The request – Copy out every line in the items that contains the string "kern".

Items –
__________

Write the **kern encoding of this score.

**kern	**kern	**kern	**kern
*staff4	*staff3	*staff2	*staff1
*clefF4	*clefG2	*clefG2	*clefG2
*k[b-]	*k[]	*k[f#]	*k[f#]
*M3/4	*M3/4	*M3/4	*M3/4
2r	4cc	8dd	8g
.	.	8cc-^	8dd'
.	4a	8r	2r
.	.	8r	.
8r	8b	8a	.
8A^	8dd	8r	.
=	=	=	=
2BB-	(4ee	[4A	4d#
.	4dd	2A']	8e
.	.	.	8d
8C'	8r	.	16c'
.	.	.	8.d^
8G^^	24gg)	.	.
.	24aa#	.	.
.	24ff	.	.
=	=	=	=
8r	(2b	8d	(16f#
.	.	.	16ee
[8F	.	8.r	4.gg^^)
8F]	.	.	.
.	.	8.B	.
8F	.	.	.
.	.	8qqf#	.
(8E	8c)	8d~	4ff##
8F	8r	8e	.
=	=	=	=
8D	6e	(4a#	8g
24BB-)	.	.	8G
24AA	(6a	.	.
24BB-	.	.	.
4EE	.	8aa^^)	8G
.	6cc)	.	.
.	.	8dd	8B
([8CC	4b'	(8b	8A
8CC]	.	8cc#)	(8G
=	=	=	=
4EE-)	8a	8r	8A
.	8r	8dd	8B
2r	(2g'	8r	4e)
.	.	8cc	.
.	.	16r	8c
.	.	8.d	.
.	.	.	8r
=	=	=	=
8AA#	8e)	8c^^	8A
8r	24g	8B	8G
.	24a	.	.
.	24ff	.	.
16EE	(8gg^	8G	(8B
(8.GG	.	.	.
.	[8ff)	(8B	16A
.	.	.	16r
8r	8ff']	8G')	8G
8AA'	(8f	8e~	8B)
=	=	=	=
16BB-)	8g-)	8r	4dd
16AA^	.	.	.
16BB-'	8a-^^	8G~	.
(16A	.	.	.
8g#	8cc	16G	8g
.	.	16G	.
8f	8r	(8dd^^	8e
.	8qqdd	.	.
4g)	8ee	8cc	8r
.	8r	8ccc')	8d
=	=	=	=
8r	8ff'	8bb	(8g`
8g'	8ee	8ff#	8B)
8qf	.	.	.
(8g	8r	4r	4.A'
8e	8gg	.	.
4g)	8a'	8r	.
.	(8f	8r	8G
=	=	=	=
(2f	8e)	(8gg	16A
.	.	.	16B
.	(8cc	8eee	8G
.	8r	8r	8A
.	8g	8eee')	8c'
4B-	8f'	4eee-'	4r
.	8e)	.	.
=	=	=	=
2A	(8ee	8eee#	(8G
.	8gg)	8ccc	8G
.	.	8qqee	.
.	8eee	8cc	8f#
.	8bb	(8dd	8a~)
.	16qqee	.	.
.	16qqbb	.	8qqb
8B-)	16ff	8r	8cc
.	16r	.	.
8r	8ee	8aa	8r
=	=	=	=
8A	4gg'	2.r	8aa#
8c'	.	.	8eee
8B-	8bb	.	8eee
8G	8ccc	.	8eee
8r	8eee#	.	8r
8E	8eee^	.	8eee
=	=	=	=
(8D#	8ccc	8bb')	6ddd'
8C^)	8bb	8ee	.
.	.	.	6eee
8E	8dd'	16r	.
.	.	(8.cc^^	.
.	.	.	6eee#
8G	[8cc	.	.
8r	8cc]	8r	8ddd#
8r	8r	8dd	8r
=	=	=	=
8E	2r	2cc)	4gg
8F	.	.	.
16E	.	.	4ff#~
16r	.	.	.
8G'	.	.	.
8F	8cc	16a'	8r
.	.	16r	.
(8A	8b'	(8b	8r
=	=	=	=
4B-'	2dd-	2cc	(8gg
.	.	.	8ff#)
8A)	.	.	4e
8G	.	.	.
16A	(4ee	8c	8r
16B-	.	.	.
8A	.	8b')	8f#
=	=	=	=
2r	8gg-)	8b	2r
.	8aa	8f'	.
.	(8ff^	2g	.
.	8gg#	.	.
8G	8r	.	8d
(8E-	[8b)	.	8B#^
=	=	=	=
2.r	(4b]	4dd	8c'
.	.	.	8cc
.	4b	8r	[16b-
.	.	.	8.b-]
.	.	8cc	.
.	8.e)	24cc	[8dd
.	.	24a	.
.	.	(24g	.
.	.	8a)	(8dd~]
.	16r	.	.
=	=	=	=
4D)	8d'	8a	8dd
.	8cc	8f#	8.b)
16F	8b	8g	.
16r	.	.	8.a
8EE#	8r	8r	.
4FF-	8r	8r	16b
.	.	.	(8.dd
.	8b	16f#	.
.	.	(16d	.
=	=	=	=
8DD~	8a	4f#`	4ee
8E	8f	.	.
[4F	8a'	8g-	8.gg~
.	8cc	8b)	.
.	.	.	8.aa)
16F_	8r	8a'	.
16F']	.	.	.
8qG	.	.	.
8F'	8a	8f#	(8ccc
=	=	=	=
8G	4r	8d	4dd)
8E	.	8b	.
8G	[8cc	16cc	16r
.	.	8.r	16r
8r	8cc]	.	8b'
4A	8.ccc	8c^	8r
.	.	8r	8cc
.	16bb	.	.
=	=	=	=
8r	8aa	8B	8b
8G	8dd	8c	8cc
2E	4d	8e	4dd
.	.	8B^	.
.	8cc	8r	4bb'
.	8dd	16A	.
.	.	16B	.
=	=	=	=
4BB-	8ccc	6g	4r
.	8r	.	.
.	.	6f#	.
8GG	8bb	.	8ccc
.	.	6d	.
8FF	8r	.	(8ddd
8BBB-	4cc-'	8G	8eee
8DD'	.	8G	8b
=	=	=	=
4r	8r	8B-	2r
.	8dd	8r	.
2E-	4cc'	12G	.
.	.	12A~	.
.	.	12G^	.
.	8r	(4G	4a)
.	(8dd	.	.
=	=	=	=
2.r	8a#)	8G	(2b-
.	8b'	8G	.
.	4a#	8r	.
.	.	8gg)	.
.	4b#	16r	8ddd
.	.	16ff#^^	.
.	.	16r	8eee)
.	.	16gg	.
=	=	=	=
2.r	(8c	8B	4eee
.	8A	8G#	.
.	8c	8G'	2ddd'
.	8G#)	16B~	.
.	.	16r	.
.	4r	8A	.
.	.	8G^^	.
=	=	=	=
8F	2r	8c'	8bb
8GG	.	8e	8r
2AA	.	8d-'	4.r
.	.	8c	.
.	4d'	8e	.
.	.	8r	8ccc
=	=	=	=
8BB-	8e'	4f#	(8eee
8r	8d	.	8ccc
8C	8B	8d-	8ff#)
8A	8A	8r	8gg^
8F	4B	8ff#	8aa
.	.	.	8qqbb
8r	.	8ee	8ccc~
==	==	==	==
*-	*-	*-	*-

__________

Output for this exercise –
Write the **kern encoding of this score.
**kern	**kern	**kern	**kern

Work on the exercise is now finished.